Exactly how many lines in the data below contain the string "wallet"? Give that number and nothing else.

> Source data
──────────
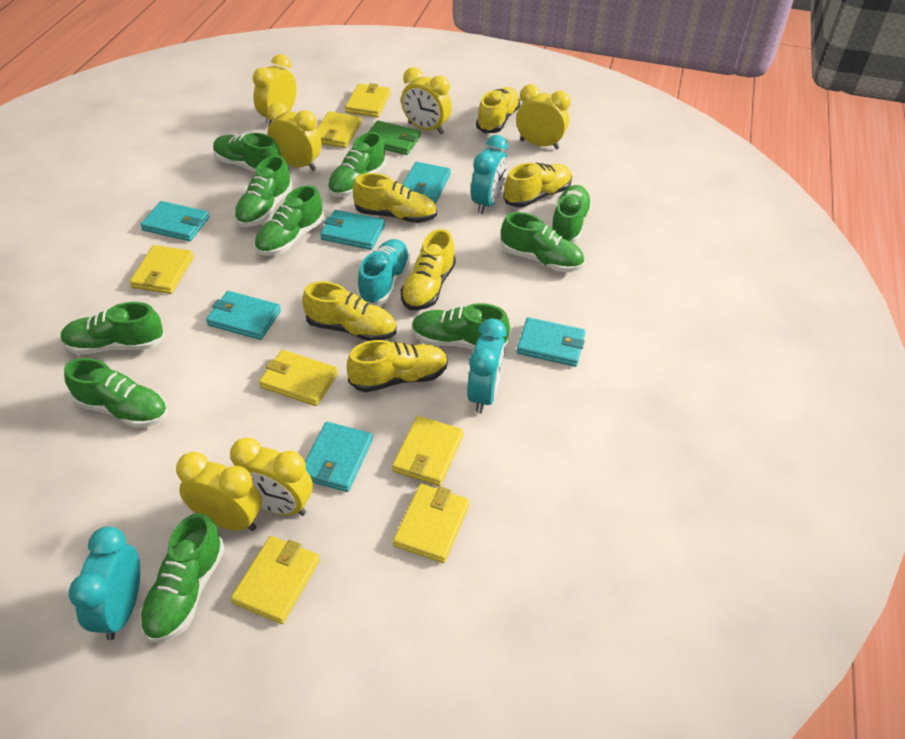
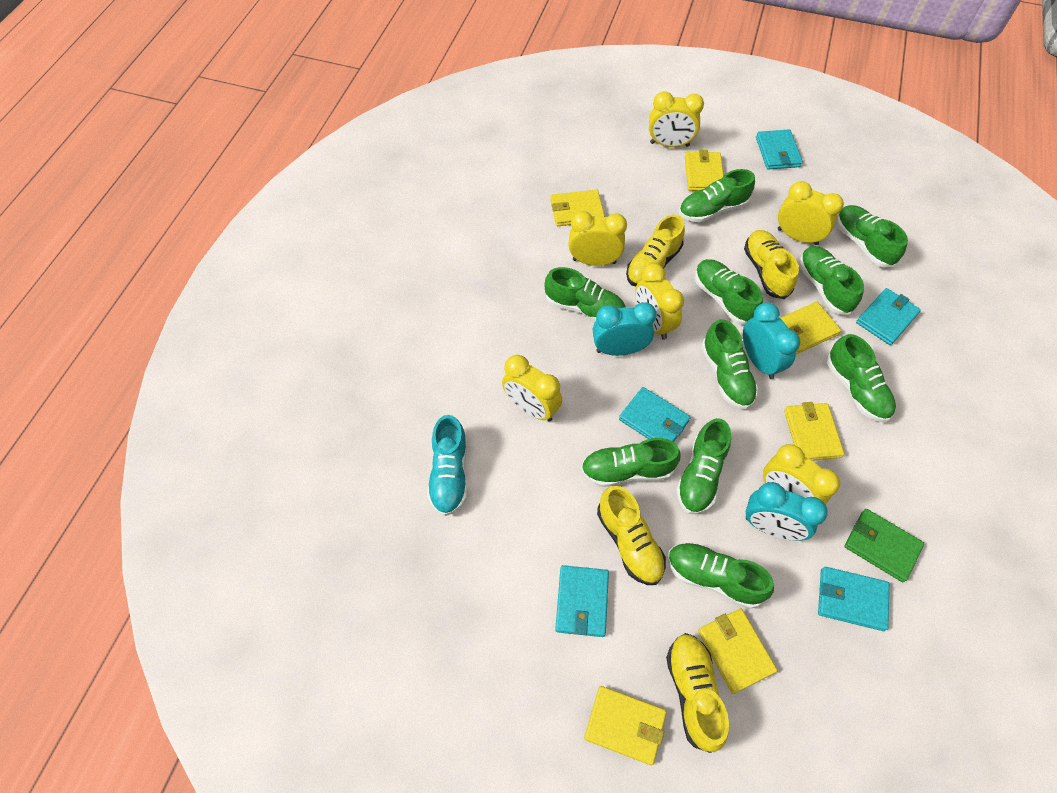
turquoise wallet: 6 -> 5
yellow shoe: 6 -> 4
yellow wallet: 7 -> 6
──────────
> Result of the task
2